• **Your goal**: Update the rows below by replacing every "Identify the location of" with "Find the position of", and give them back with everything else unchanged.

• **Extracted data**:
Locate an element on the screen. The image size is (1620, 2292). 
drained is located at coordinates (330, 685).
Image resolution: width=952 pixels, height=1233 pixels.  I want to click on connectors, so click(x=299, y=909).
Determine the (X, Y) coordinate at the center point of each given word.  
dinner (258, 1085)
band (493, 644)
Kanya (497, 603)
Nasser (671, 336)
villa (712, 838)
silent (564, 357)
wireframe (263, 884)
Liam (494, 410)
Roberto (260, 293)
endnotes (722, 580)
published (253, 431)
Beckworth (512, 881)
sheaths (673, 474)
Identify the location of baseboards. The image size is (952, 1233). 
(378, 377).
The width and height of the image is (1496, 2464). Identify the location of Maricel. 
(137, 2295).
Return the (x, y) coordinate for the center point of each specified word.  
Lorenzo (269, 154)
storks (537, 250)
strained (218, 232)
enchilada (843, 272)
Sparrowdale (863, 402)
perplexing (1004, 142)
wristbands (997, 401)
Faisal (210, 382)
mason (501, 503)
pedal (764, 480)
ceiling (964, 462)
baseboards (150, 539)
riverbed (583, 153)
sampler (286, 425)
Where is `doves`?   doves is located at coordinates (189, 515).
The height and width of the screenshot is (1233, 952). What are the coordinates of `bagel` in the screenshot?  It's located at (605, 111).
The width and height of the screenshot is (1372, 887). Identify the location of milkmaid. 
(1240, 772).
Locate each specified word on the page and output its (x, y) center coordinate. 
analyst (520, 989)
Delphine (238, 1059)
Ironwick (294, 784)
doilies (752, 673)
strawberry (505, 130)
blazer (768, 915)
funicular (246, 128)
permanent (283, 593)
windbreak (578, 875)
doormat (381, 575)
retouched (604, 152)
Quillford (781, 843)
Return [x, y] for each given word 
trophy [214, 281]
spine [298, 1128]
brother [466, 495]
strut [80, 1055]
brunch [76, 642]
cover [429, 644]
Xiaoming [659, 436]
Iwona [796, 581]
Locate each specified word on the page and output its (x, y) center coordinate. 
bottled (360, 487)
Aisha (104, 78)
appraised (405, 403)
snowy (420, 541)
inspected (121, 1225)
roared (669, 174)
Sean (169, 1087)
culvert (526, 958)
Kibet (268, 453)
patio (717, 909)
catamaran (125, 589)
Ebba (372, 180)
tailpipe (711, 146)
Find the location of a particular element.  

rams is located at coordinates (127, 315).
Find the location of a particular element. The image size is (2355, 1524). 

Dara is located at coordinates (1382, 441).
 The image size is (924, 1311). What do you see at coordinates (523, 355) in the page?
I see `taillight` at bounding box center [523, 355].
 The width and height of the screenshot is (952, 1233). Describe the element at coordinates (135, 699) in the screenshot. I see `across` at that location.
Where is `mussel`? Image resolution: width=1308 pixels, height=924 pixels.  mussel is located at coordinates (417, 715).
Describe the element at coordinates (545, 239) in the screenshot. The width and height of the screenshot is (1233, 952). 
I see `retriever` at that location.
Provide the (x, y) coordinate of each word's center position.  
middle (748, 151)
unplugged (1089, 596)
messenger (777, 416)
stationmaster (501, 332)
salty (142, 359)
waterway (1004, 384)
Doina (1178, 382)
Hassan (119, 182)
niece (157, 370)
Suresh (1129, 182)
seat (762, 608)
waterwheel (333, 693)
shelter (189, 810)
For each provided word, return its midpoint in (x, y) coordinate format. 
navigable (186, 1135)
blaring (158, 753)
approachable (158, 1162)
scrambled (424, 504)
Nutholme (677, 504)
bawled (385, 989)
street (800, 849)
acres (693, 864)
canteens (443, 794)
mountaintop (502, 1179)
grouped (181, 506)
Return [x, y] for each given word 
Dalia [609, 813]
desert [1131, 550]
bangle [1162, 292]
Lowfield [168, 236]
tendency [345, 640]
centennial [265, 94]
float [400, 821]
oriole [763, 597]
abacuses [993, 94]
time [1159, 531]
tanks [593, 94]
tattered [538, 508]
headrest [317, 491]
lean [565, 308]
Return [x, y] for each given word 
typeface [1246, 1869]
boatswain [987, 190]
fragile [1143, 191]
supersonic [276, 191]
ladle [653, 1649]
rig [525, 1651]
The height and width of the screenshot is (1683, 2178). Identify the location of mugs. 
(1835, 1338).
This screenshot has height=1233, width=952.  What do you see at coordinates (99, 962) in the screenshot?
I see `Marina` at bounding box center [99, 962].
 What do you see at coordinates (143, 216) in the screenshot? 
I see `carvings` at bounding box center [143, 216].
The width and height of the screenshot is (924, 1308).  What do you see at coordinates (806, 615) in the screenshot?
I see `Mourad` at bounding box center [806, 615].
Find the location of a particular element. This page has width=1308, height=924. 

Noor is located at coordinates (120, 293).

• **Solution**:
Locate an element on the screen. The image size is (1620, 2292). 
drained is located at coordinates (330, 685).
Image resolution: width=952 pixels, height=1233 pixels.  I want to click on connectors, so click(x=299, y=909).
Determine the (X, Y) coordinate at the center point of each given word.  
dinner (258, 1085)
band (493, 644)
Kanya (497, 603)
Nasser (671, 336)
villa (712, 838)
silent (564, 357)
wireframe (263, 884)
Liam (494, 410)
Roberto (260, 293)
endnotes (722, 580)
published (253, 431)
Beckworth (512, 881)
sheaths (673, 474)
Find the position of baseboards. The image size is (952, 1233). 
(378, 377).
The width and height of the image is (1496, 2464). Find the position of Maricel. 
(137, 2295).
Return the (x, y) coordinate for the center point of each specified word.  
Lorenzo (269, 154)
storks (537, 250)
strained (218, 232)
enchilada (843, 272)
Sparrowdale (863, 402)
perplexing (1004, 142)
wristbands (997, 401)
Faisal (210, 382)
mason (501, 503)
pedal (764, 480)
ceiling (964, 462)
baseboards (150, 539)
riverbed (583, 153)
sampler (286, 425)
Where is `doves`?   doves is located at coordinates (189, 515).
The height and width of the screenshot is (1233, 952). What are the coordinates of `bagel` in the screenshot?  It's located at (605, 111).
The width and height of the screenshot is (1372, 887). Find the position of milkmaid. 
(1240, 772).
Locate each specified word on the page and output its (x, y) center coordinate. 
analyst (520, 989)
Delphine (238, 1059)
Ironwick (294, 784)
doilies (752, 673)
strawberry (505, 130)
blazer (768, 915)
funicular (246, 128)
permanent (283, 593)
windbreak (578, 875)
doormat (381, 575)
retouched (604, 152)
Quillford (781, 843)
Return [x, y] for each given word 
trophy [214, 281]
spine [298, 1128]
brother [466, 495]
strut [80, 1055]
brunch [76, 642]
cover [429, 644]
Xiaoming [659, 436]
Iwona [796, 581]
Locate each specified word on the page and output its (x, y) center coordinate. 
bottled (360, 487)
Aisha (104, 78)
appraised (405, 403)
snowy (420, 541)
inspected (121, 1225)
roared (669, 174)
Sean (169, 1087)
culvert (526, 958)
Kibet (268, 453)
patio (717, 909)
catamaran (125, 589)
Ebba (372, 180)
tailpipe (711, 146)
Find the location of a particular element.  

rams is located at coordinates (127, 315).
Find the location of a particular element. The image size is (2355, 1524). 

Dara is located at coordinates (1382, 441).
 The image size is (924, 1311). What do you see at coordinates (523, 355) in the page?
I see `taillight` at bounding box center [523, 355].
 The width and height of the screenshot is (952, 1233). Describe the element at coordinates (135, 699) in the screenshot. I see `across` at that location.
Where is `mussel`? Image resolution: width=1308 pixels, height=924 pixels.  mussel is located at coordinates (417, 715).
Describe the element at coordinates (545, 239) in the screenshot. The width and height of the screenshot is (1233, 952). 
I see `retriever` at that location.
Provide the (x, y) coordinate of each word's center position.  
middle (748, 151)
unplugged (1089, 596)
messenger (777, 416)
stationmaster (501, 332)
salty (142, 359)
waterway (1004, 384)
Doina (1178, 382)
Hassan (119, 182)
niece (157, 370)
Suresh (1129, 182)
seat (762, 608)
waterwheel (333, 693)
shelter (189, 810)
For each provided word, return its midpoint in (x, y) coordinate format. 
navigable (186, 1135)
blaring (158, 753)
approachable (158, 1162)
scrambled (424, 504)
Nutholme (677, 504)
bawled (385, 989)
street (800, 849)
acres (693, 864)
canteens (443, 794)
mountaintop (502, 1179)
grouped (181, 506)
Return [x, y] for each given word 
Dalia [609, 813]
desert [1131, 550]
bangle [1162, 292]
Lowfield [168, 236]
tendency [345, 640]
centennial [265, 94]
float [400, 821]
oriole [763, 597]
abacuses [993, 94]
time [1159, 531]
tanks [593, 94]
tattered [538, 508]
headrest [317, 491]
lean [565, 308]
Return [x, y] for each given word 
typeface [1246, 1869]
boatswain [987, 190]
fragile [1143, 191]
supersonic [276, 191]
ladle [653, 1649]
rig [525, 1651]
The height and width of the screenshot is (1683, 2178). Find the position of mugs. 
(1835, 1338).
This screenshot has height=1233, width=952.  What do you see at coordinates (99, 962) in the screenshot?
I see `Marina` at bounding box center [99, 962].
 What do you see at coordinates (143, 216) in the screenshot? 
I see `carvings` at bounding box center [143, 216].
The width and height of the screenshot is (924, 1308).  What do you see at coordinates (806, 615) in the screenshot?
I see `Mourad` at bounding box center [806, 615].
Find the location of a particular element. This page has width=1308, height=924. 

Noor is located at coordinates (120, 293).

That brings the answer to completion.